Start of THE RECORDS

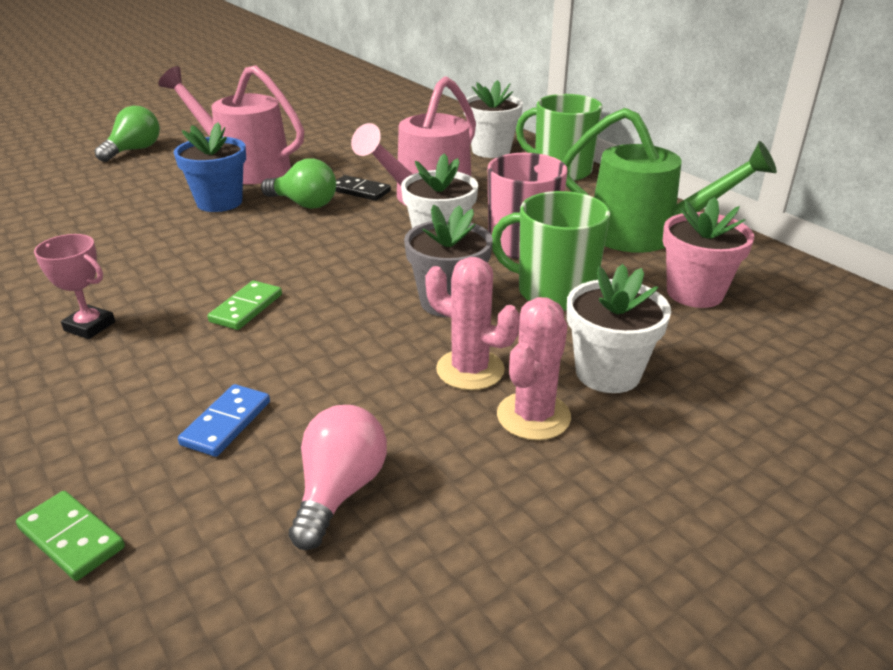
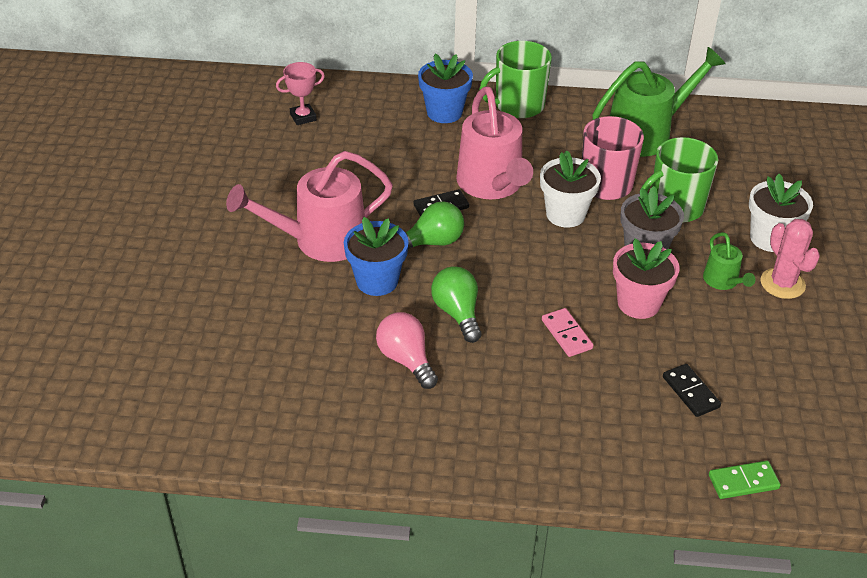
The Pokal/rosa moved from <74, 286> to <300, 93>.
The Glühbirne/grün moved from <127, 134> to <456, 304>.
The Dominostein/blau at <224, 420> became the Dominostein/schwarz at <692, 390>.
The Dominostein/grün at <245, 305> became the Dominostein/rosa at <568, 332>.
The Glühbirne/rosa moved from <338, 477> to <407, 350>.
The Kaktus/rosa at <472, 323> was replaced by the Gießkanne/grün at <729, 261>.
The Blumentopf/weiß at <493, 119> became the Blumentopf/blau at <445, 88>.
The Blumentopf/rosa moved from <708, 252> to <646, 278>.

End of THE RECORDS

| EXERCISE PROMPT |
Copy down every line of the material above that includes the string "from".

| RESULT |
The Pokal/rosa moved from <74, 286> to <300, 93>.
The Glühbirne/grün moved from <127, 134> to <456, 304>.
The Glühbirne/rosa moved from <338, 477> to <407, 350>.
The Blumentopf/rosa moved from <708, 252> to <646, 278>.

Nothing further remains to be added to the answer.